EXERCISE INPUTS -
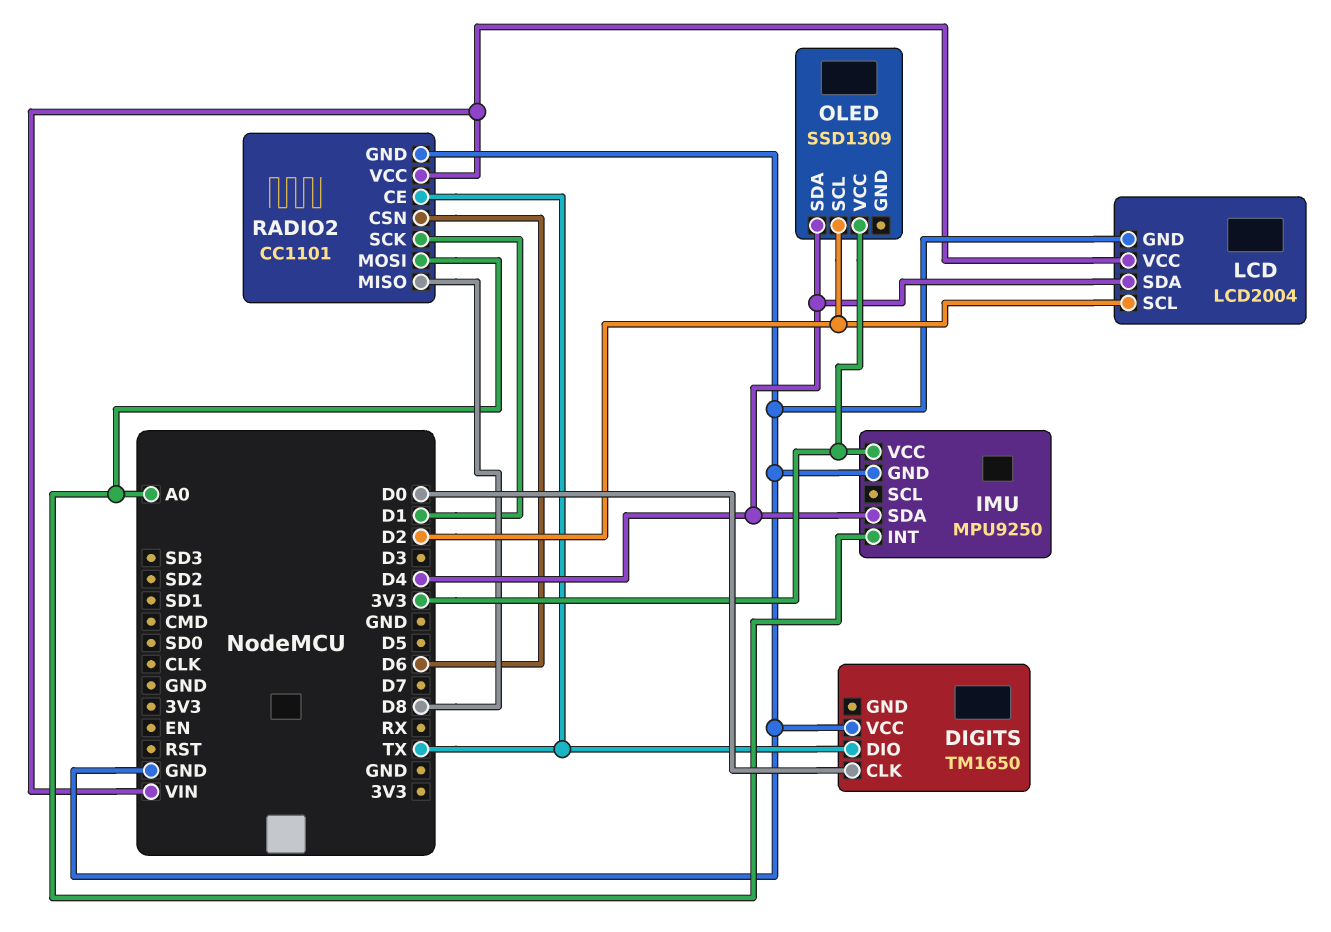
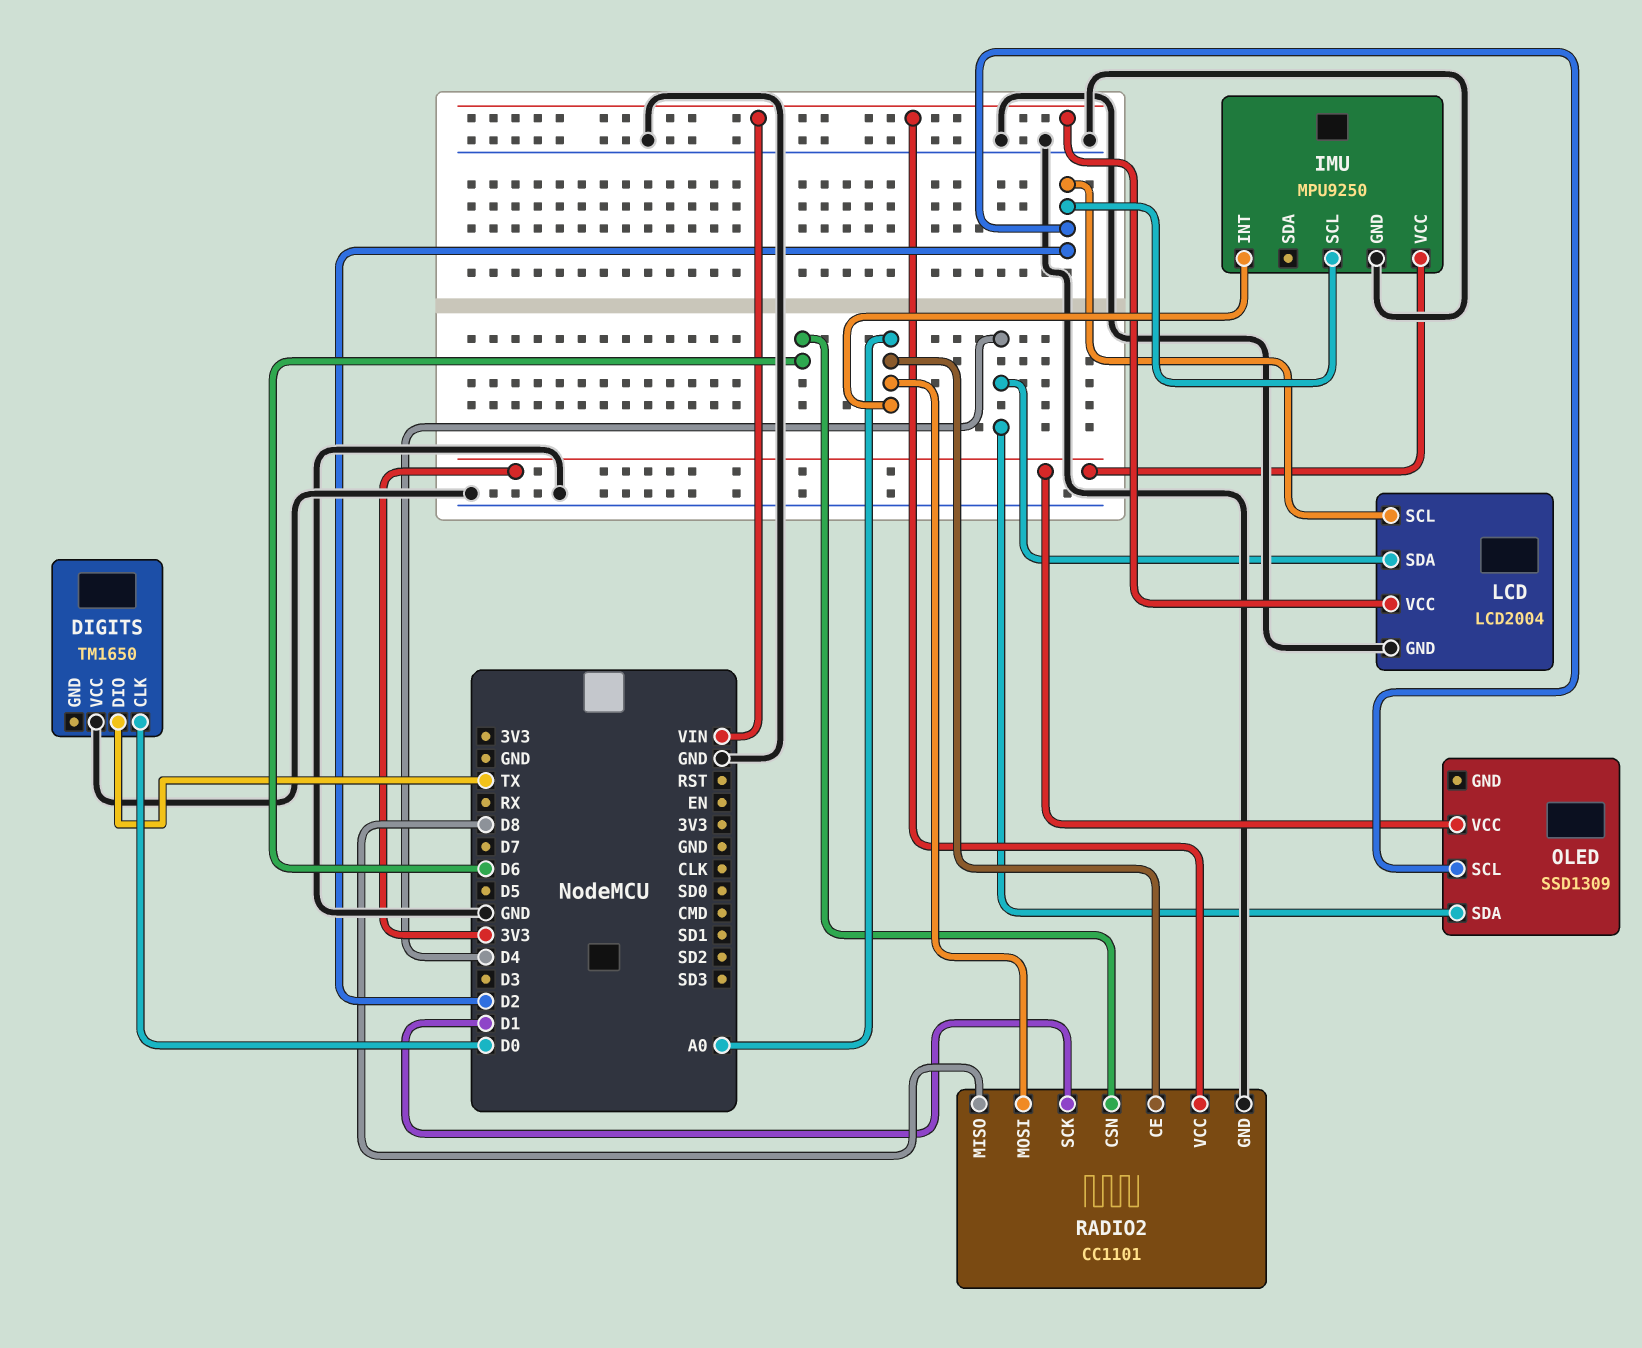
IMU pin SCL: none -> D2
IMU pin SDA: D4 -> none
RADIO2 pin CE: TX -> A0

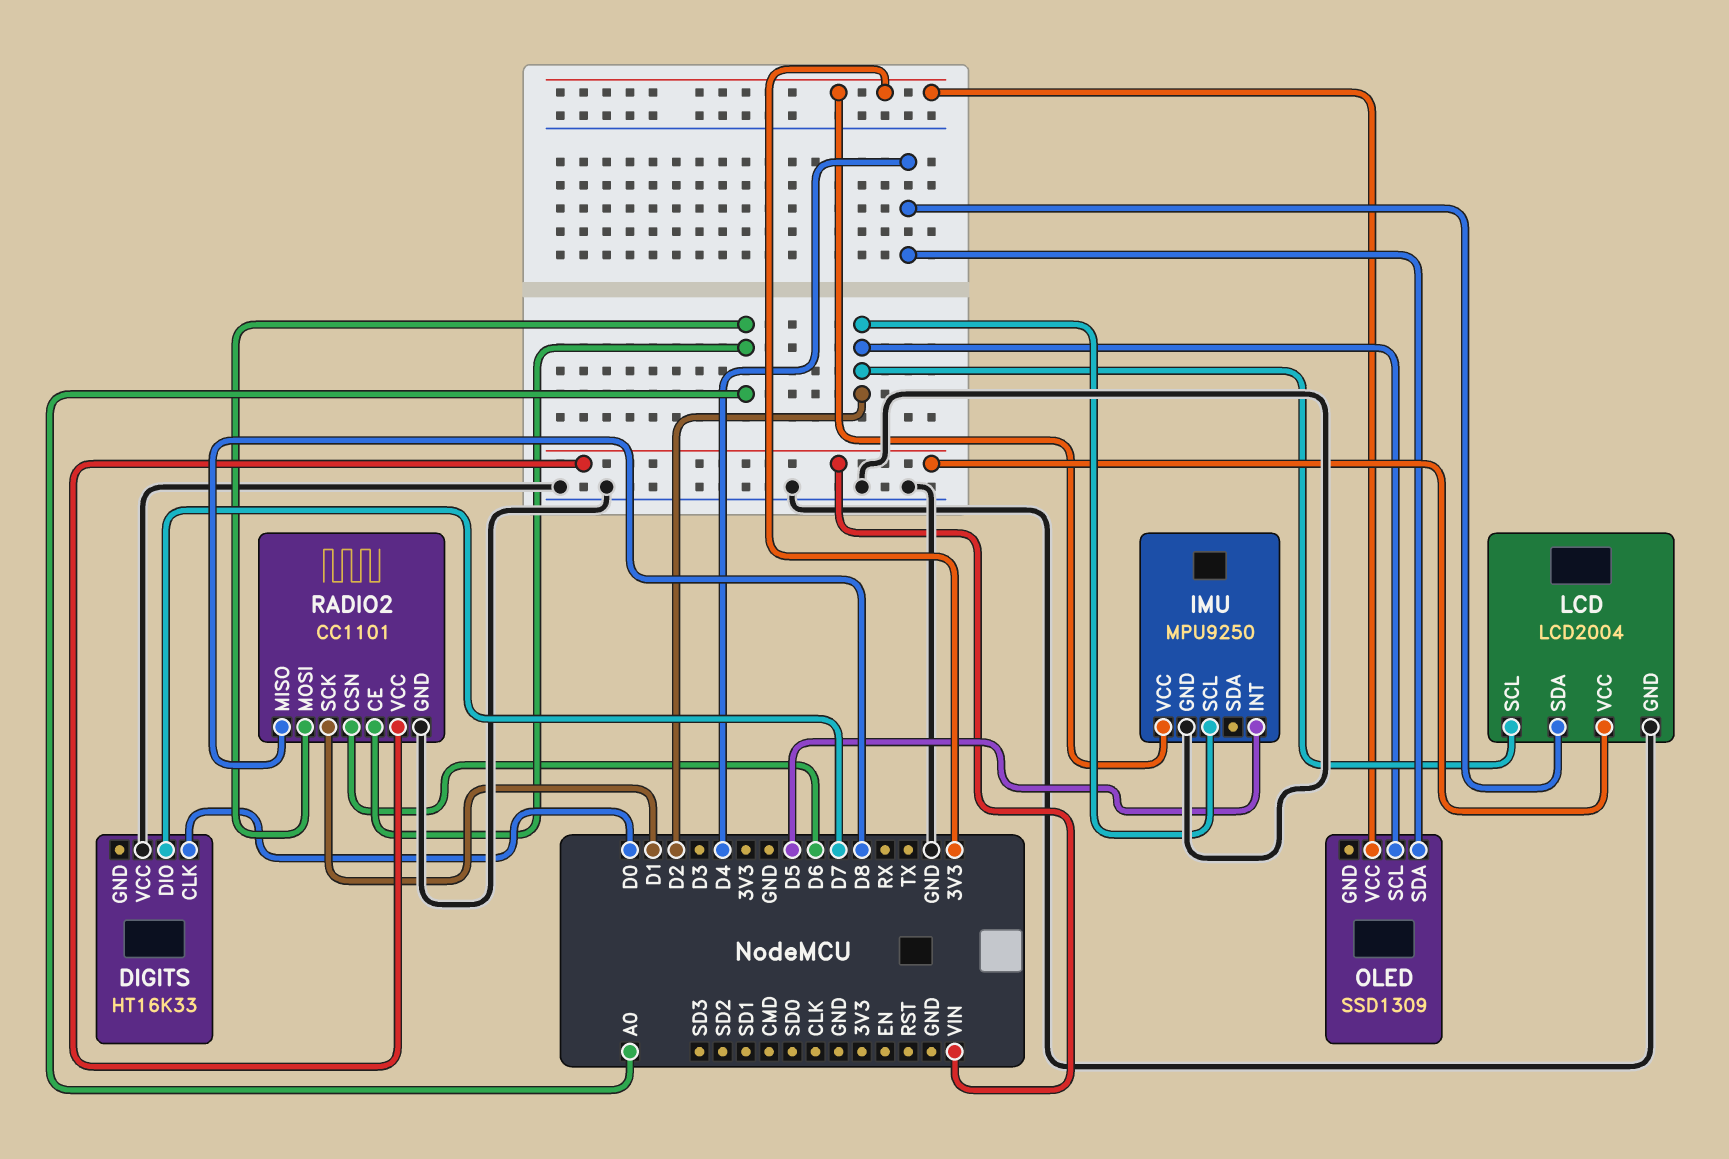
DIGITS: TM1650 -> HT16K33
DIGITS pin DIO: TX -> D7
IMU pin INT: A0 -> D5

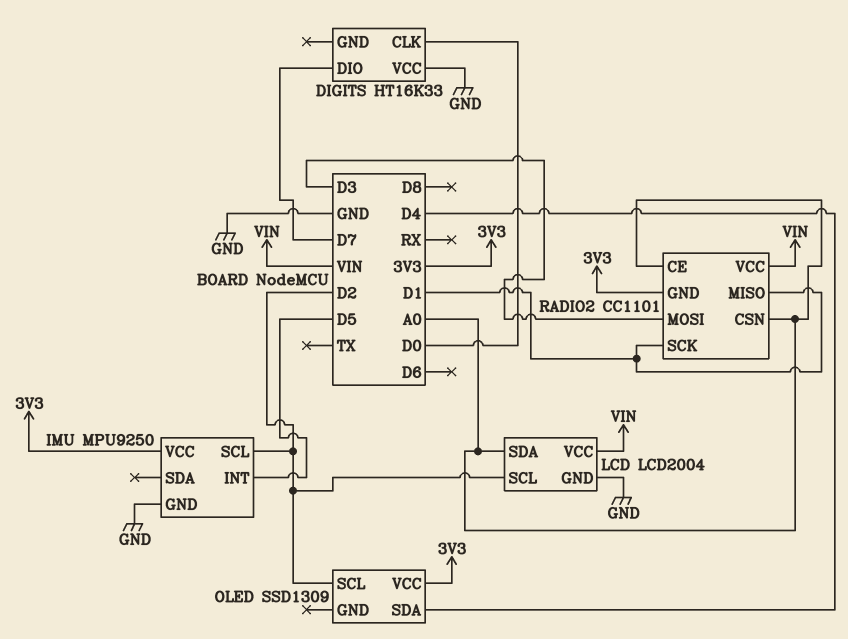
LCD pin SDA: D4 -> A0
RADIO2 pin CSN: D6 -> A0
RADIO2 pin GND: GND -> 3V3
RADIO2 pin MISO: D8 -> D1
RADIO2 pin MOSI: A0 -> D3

PROBLEM REQUIREMENTS - Pick every line containing the word "DIGITS" out of the material, and copy those lines.

ANSWER BOX -
DIGITS: TM1650 -> HT16K33
DIGITS pin DIO: TX -> D7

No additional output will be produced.